◆ **Problem description**: Which lines of the material contain the word "moved"? Show each one.

◆ **Listed entries**:
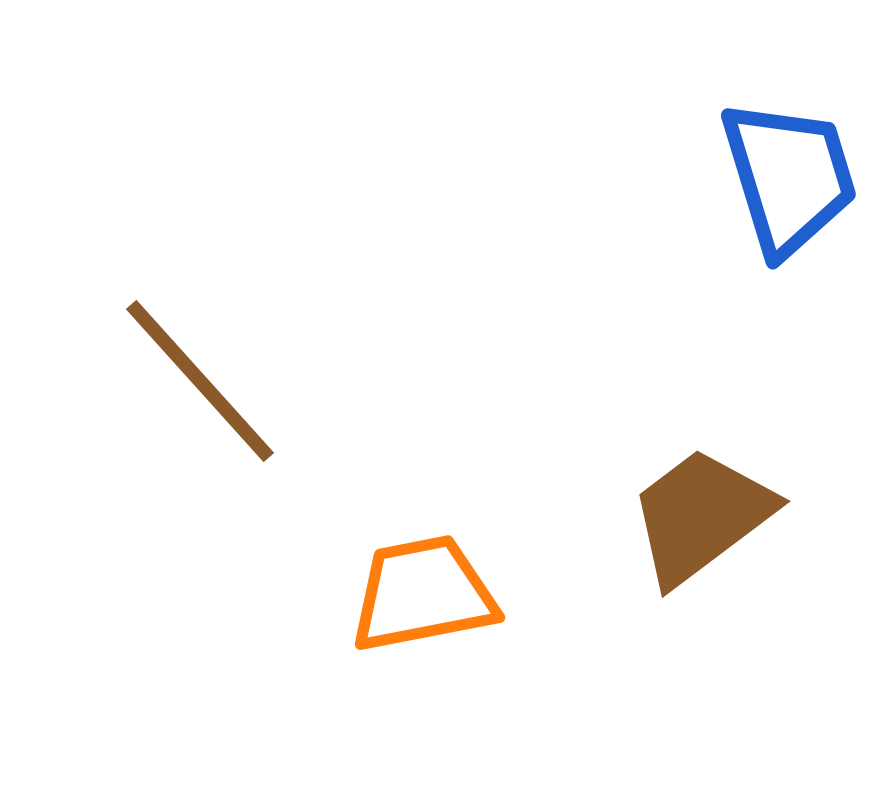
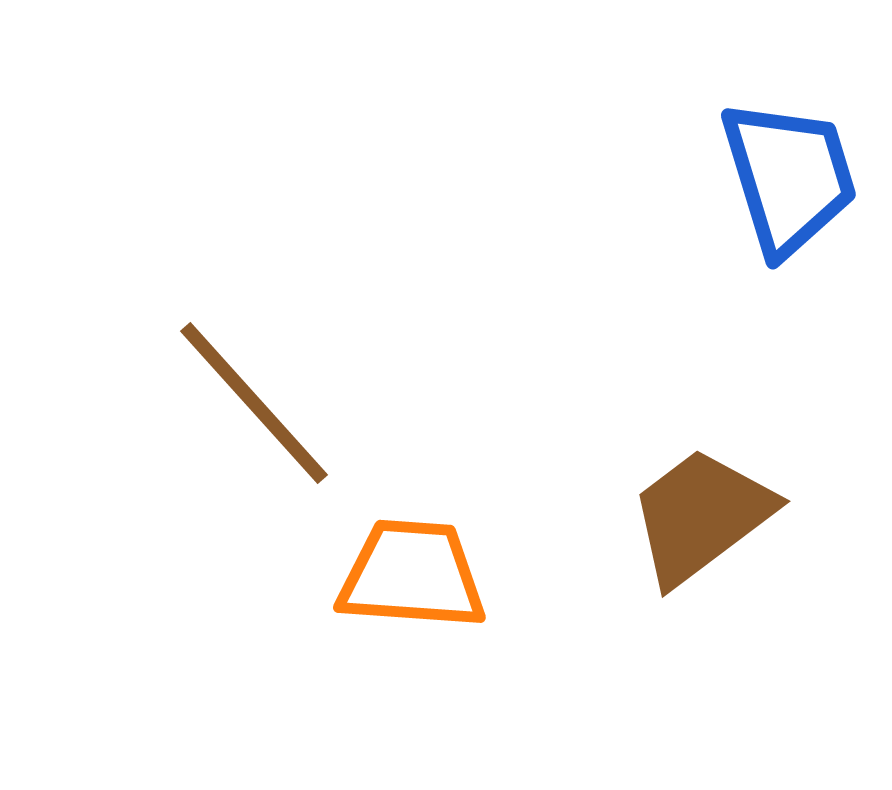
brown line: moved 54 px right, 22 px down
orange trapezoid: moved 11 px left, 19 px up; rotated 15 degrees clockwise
--
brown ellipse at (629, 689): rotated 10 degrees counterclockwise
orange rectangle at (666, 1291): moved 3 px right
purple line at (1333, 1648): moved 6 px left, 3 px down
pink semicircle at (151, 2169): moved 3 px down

◆ **Your solution**:
brown line: moved 54 px right, 22 px down
orange trapezoid: moved 11 px left, 19 px up; rotated 15 degrees clockwise
orange rectangle at (666, 1291): moved 3 px right
purple line at (1333, 1648): moved 6 px left, 3 px down
pink semicircle at (151, 2169): moved 3 px down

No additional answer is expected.